[Object tracking records]
:::::
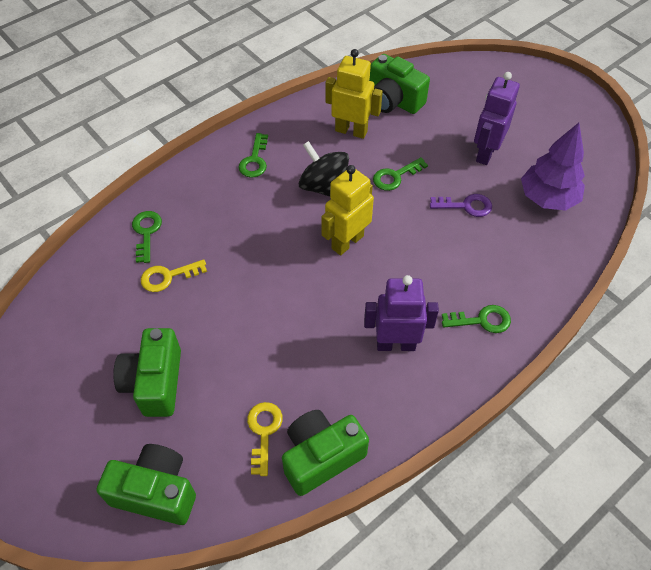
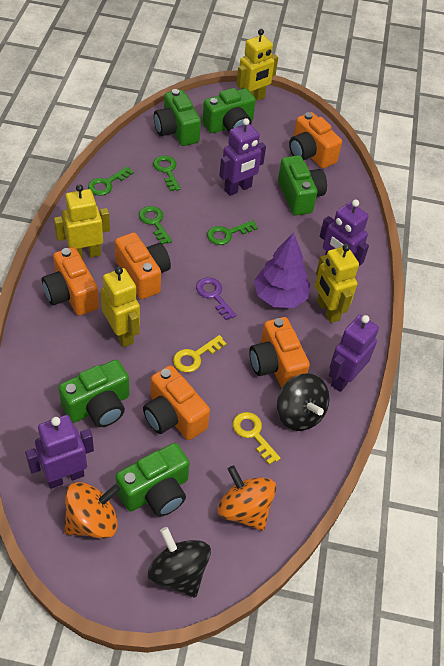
black spinning top: 1 -> 2
green camera: 4 -> 5
orange camera: 0 -> 5
orange spinning top: 0 -> 2
purple robot: 2 -> 4
yellow robot: 2 -> 4

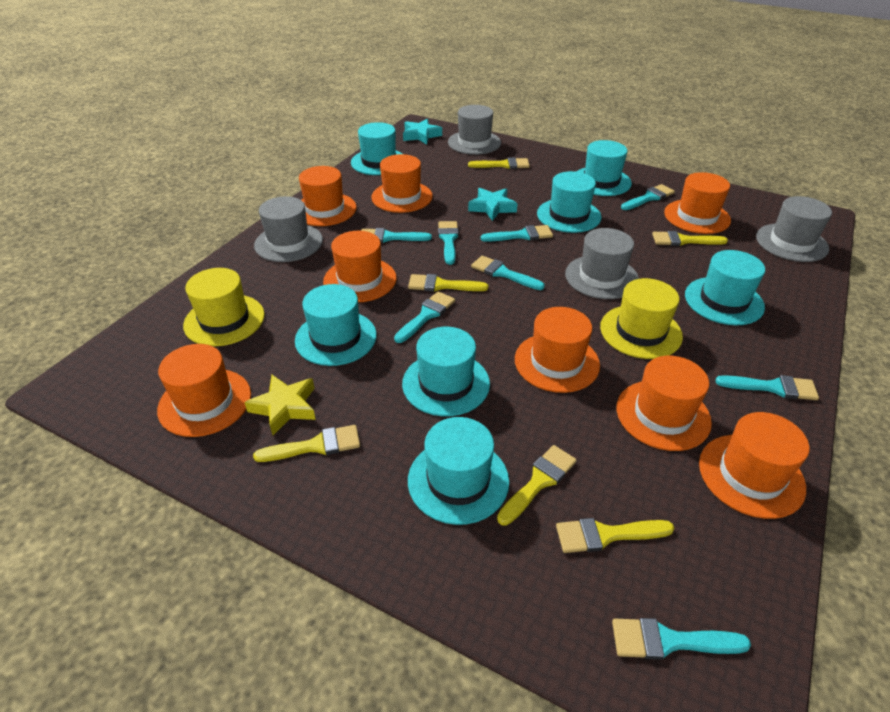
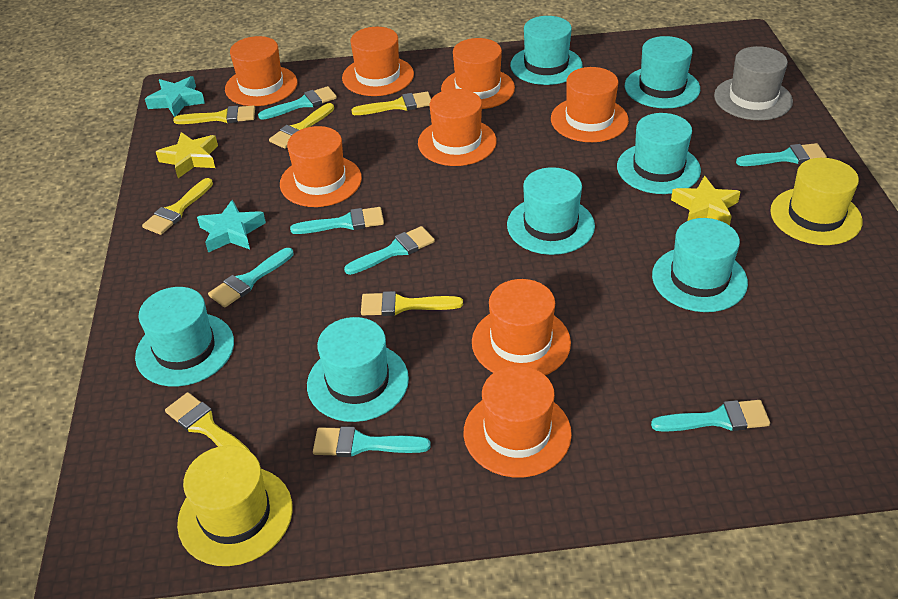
grey hat: 4 -> 1
turquoise brush: 8 -> 7
yellow star: 1 -> 2

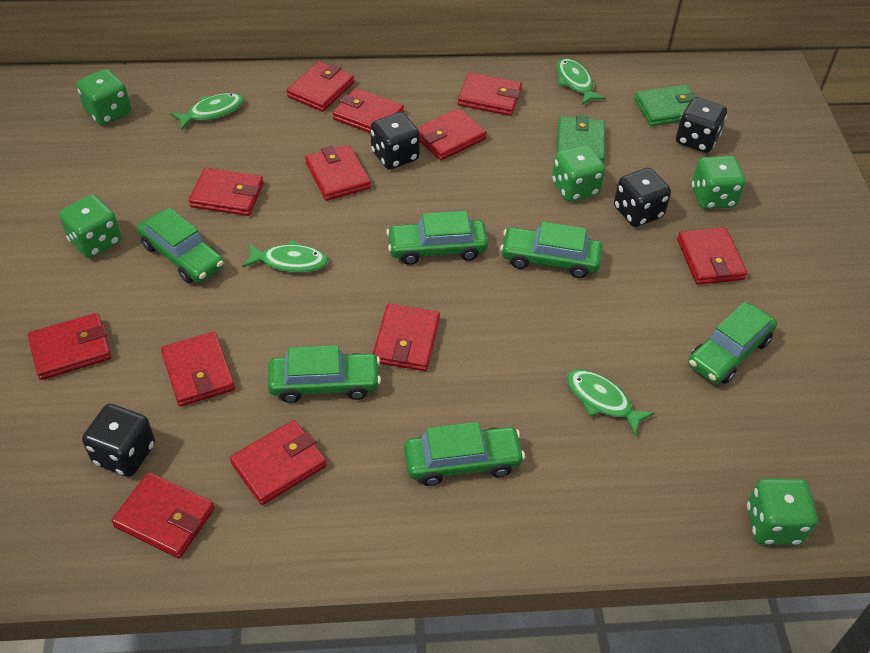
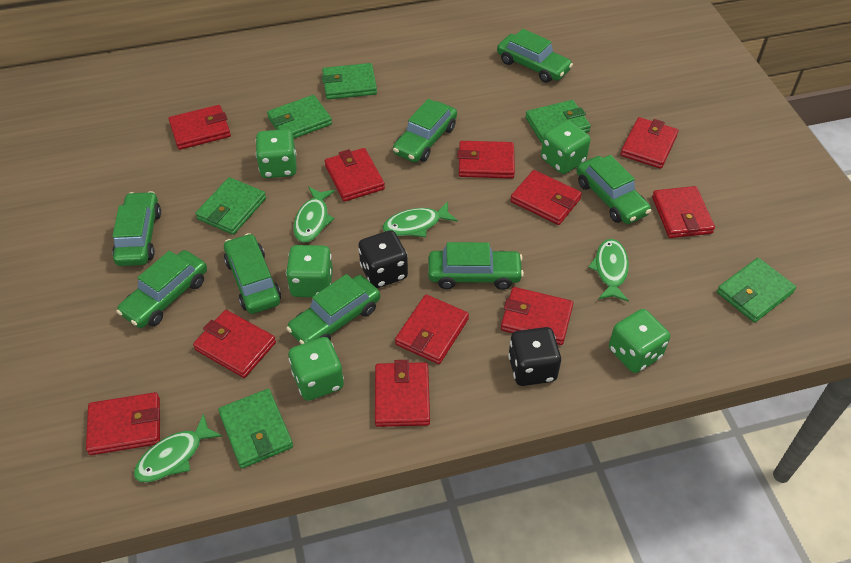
black dice: 4 -> 2
green car: 6 -> 8
green wallet: 2 -> 6
red wallet: 12 -> 11

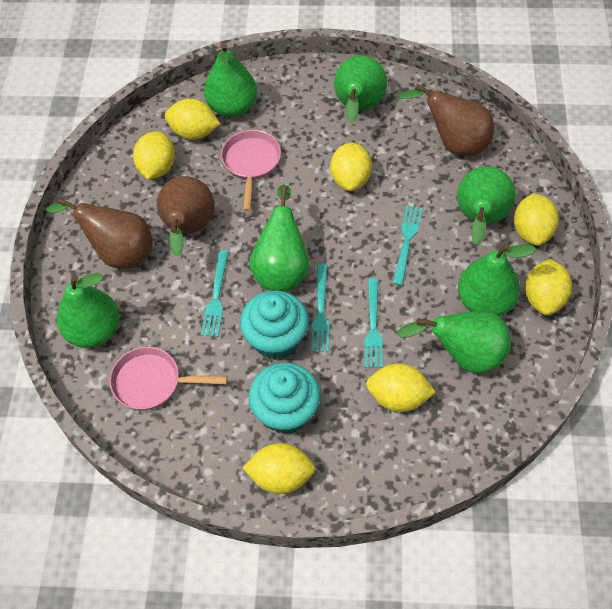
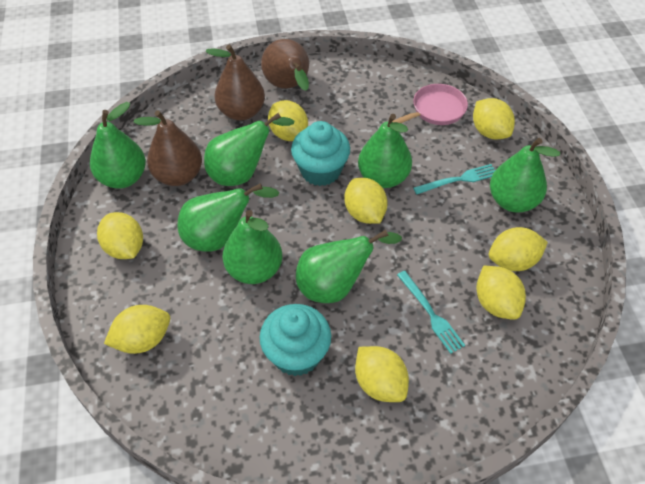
pink pan: 2 -> 1
turquoise fork: 4 -> 2
yellow lemon: 7 -> 8

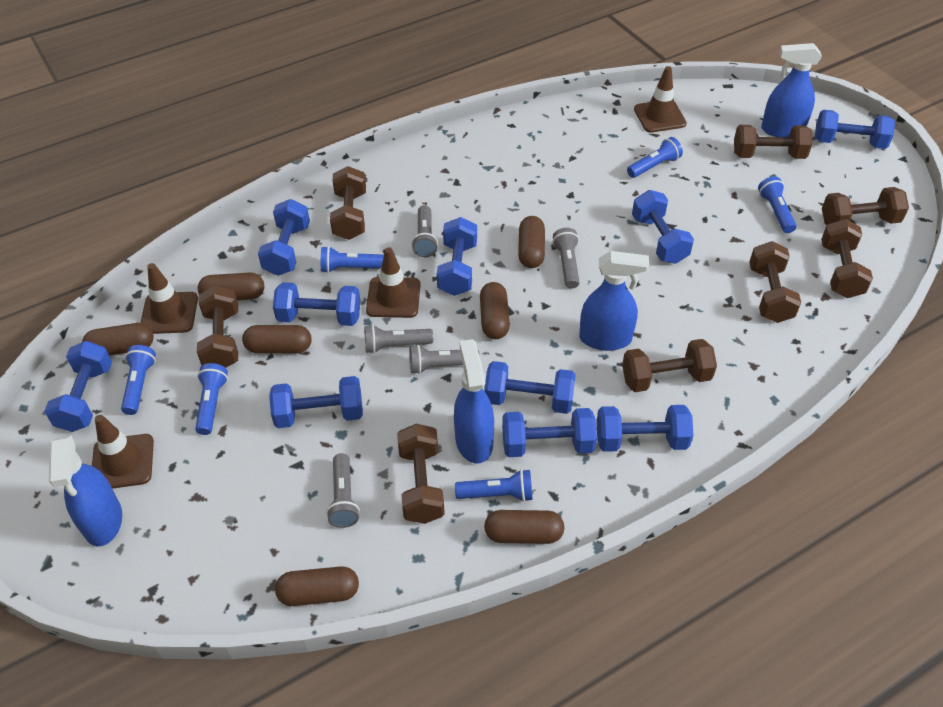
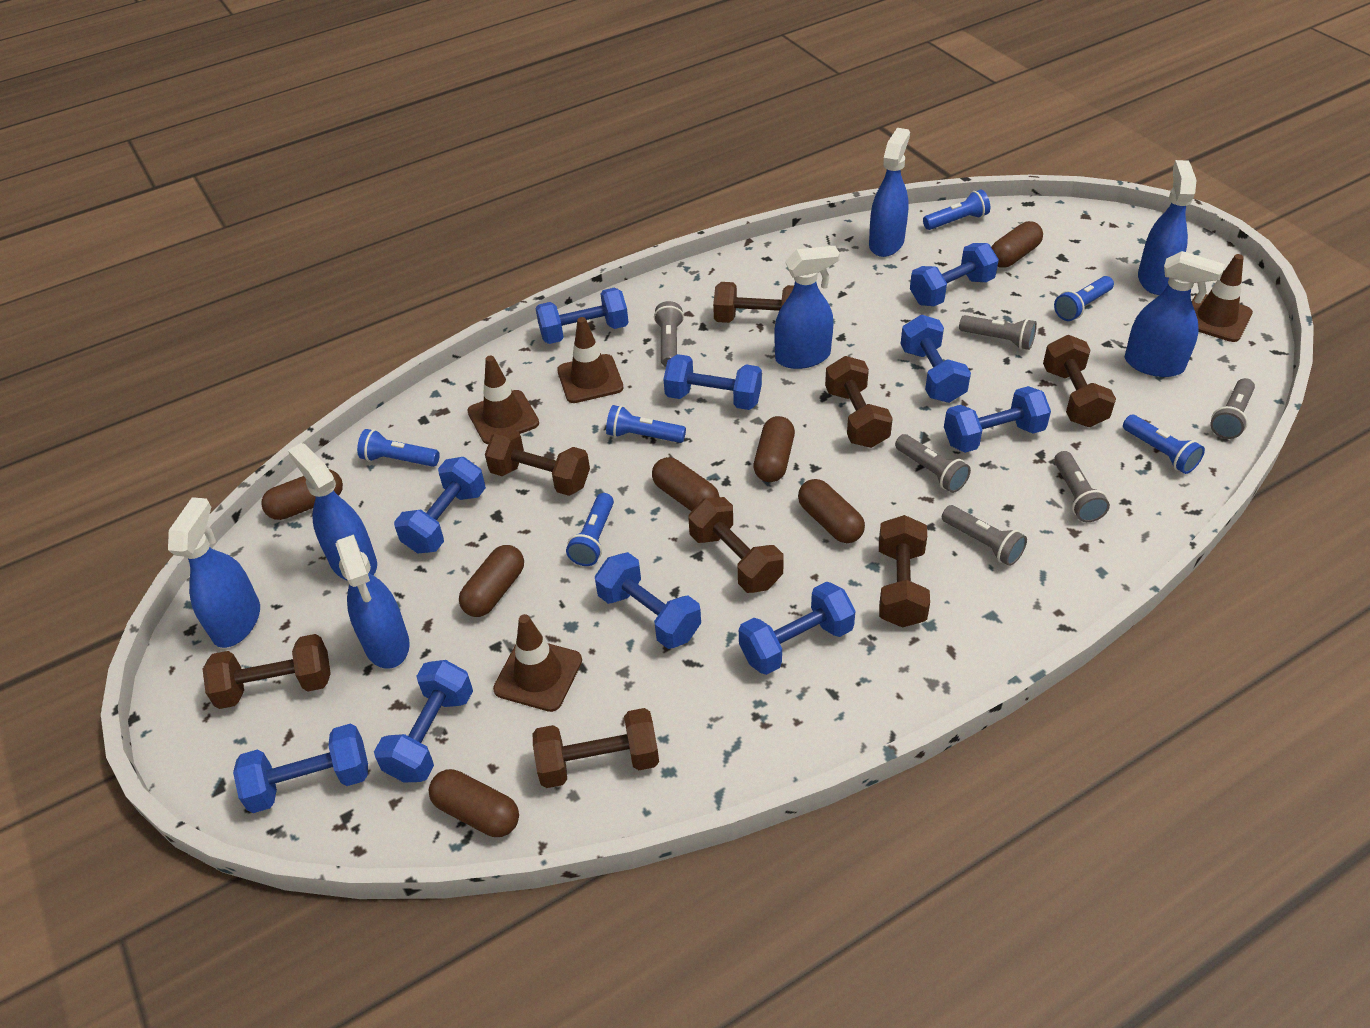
blue spray bottle: 4 -> 7
grey flashlight: 5 -> 6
:::::
Exercise objective: Starting at the line that contains "green wallet: 2 -> 6", write out every line through the final line of the entries, word for word; skip any pictures.

Finished task:
green wallet: 2 -> 6
red wallet: 12 -> 11

pink pan: 2 -> 1
turquoise fork: 4 -> 2
yellow lemon: 7 -> 8

blue spray bottle: 4 -> 7
grey flashlight: 5 -> 6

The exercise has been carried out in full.